Provided entries

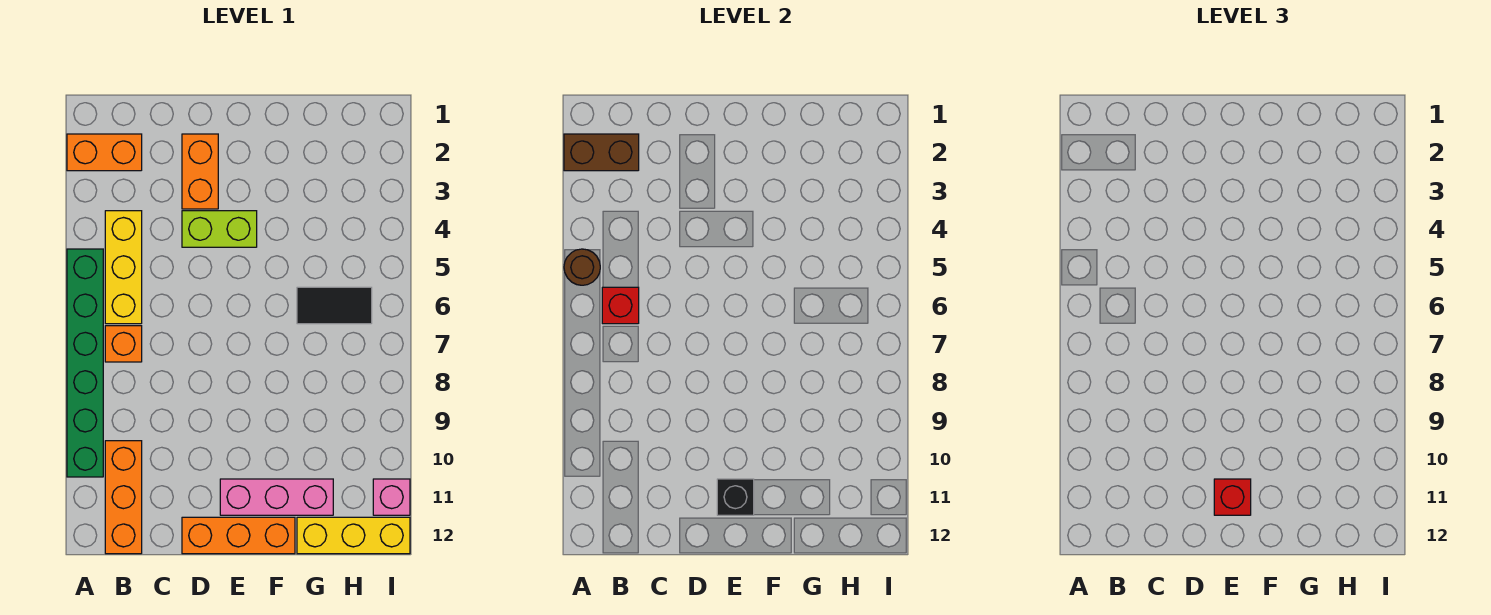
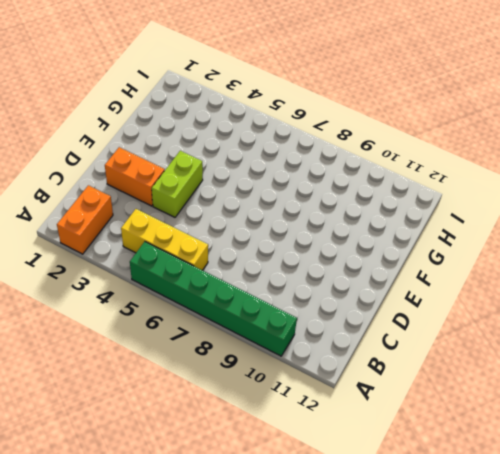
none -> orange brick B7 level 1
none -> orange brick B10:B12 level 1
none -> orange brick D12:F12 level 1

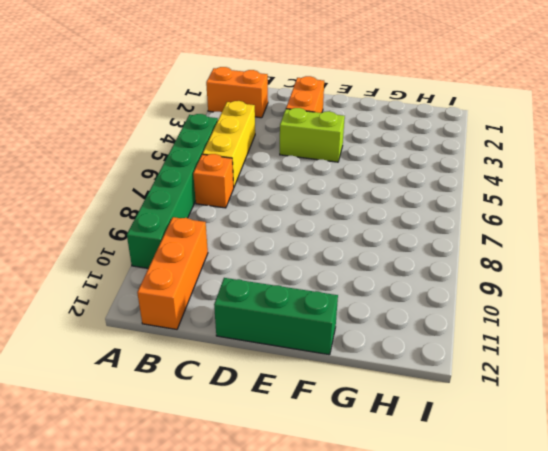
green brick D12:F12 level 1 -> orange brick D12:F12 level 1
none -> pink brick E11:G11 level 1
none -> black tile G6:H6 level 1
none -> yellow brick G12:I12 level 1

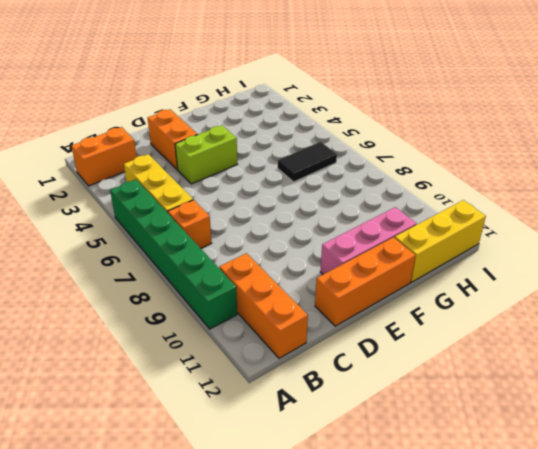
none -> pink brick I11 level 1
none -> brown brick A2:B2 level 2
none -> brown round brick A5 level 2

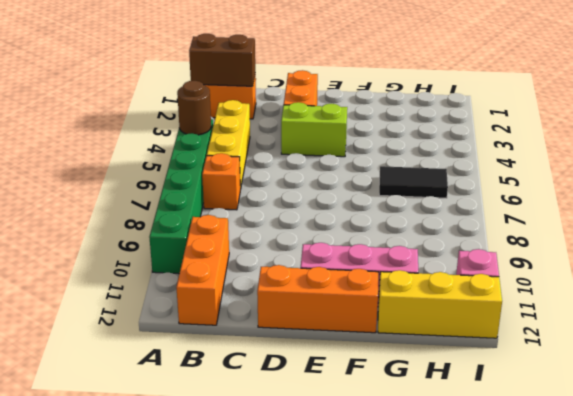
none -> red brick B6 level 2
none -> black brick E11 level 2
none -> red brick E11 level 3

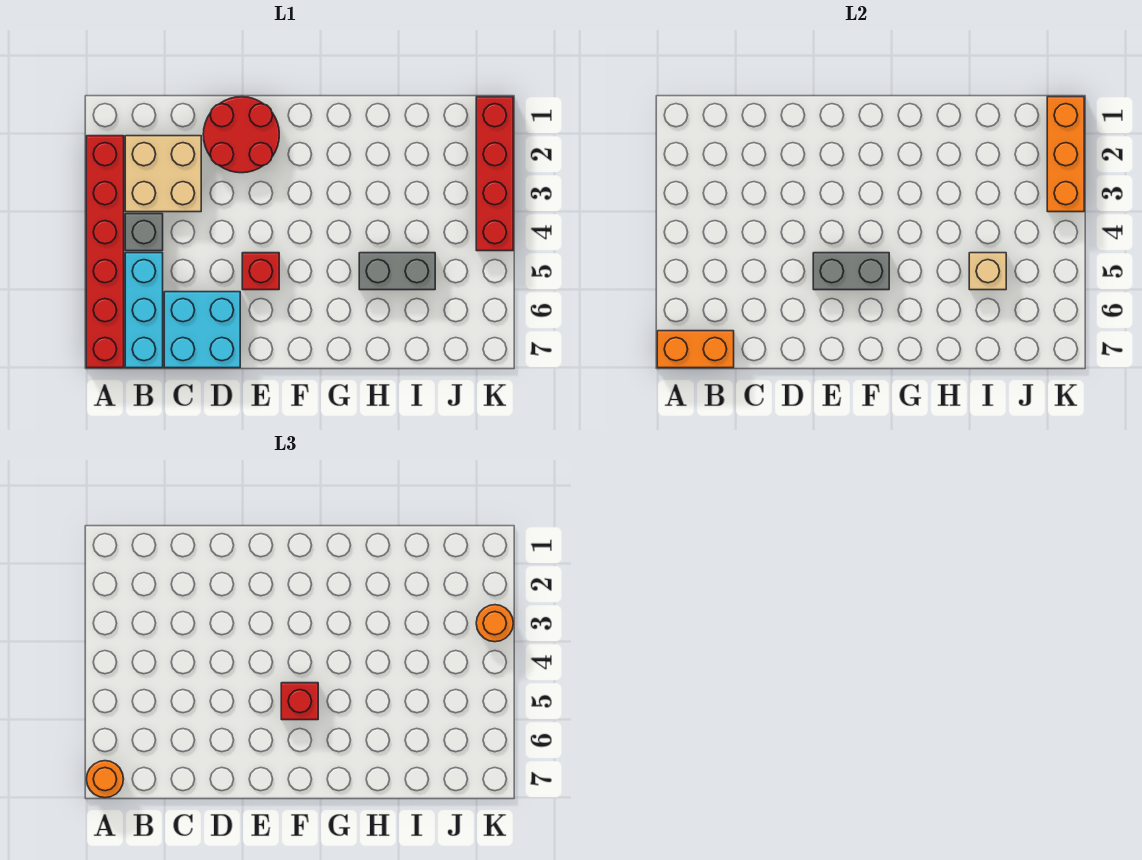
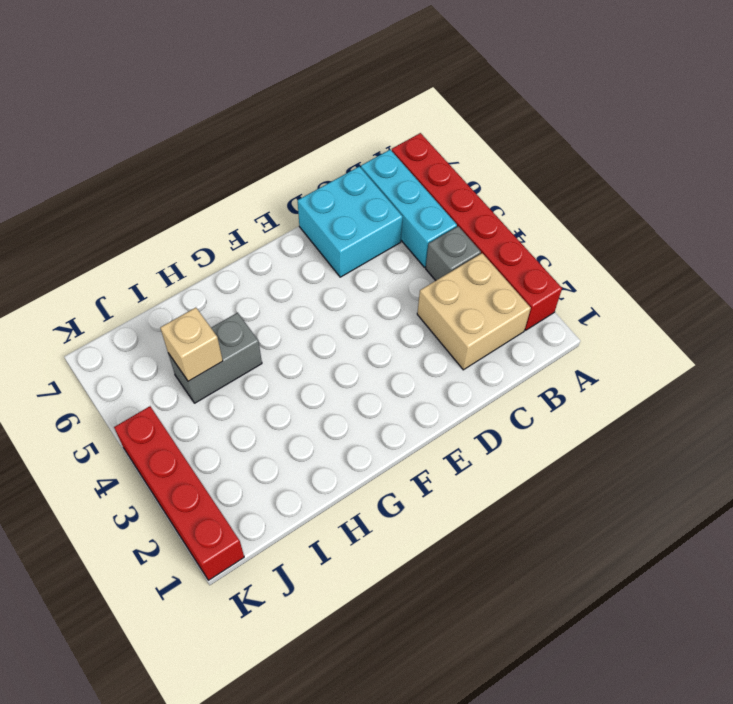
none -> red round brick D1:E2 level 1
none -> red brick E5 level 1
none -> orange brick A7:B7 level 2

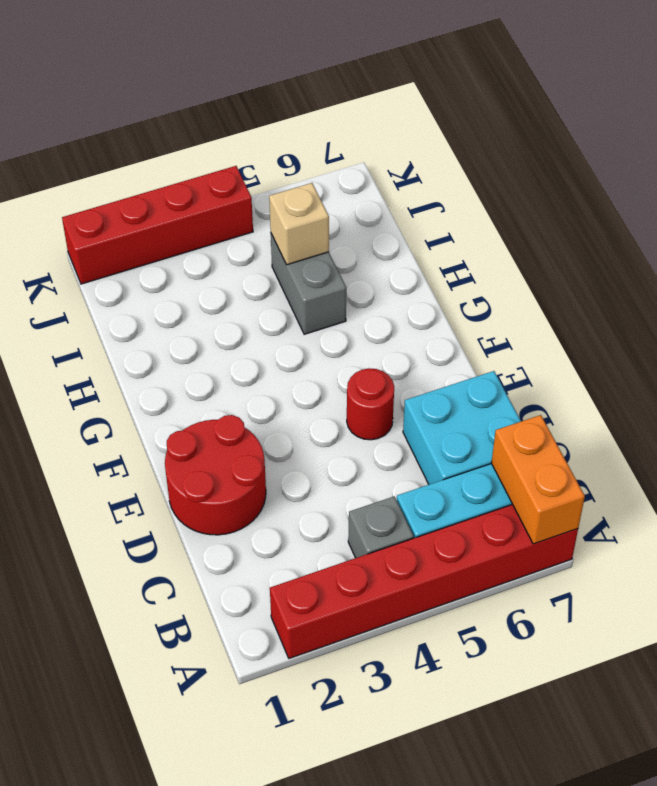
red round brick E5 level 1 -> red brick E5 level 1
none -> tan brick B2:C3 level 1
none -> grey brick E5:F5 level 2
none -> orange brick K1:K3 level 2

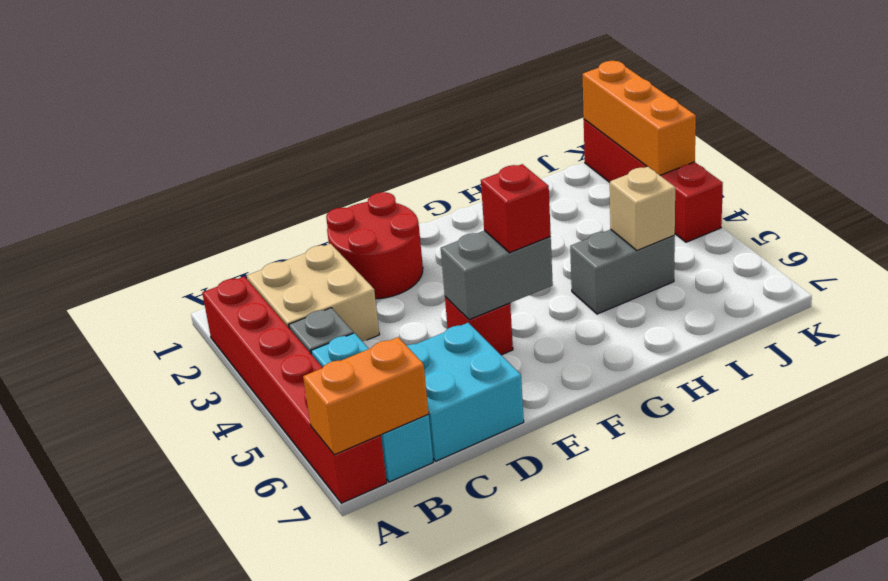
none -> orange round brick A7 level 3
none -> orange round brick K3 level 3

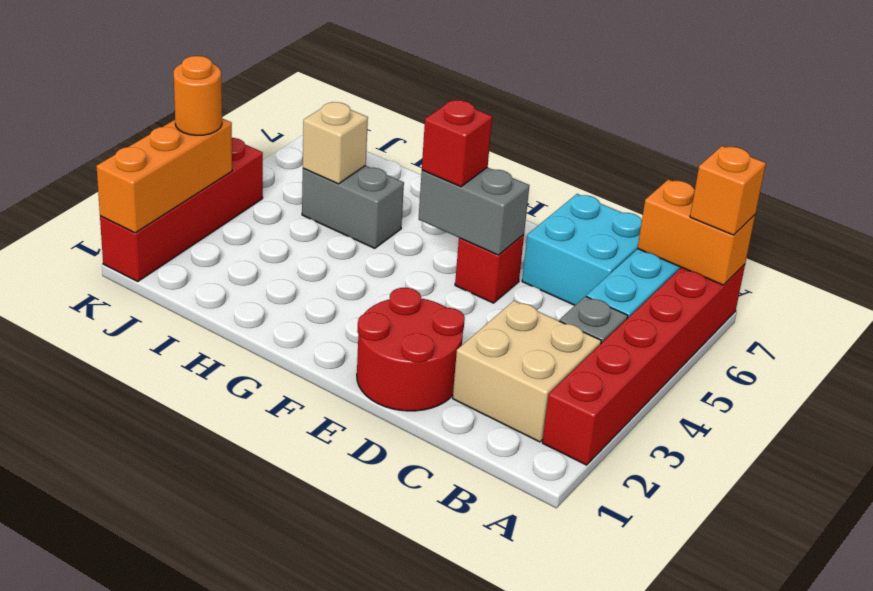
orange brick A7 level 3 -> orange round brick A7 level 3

Task
Check each line of the material above for "pink" and say how many lines contain it, giving the number alone.

Response to the exercise
2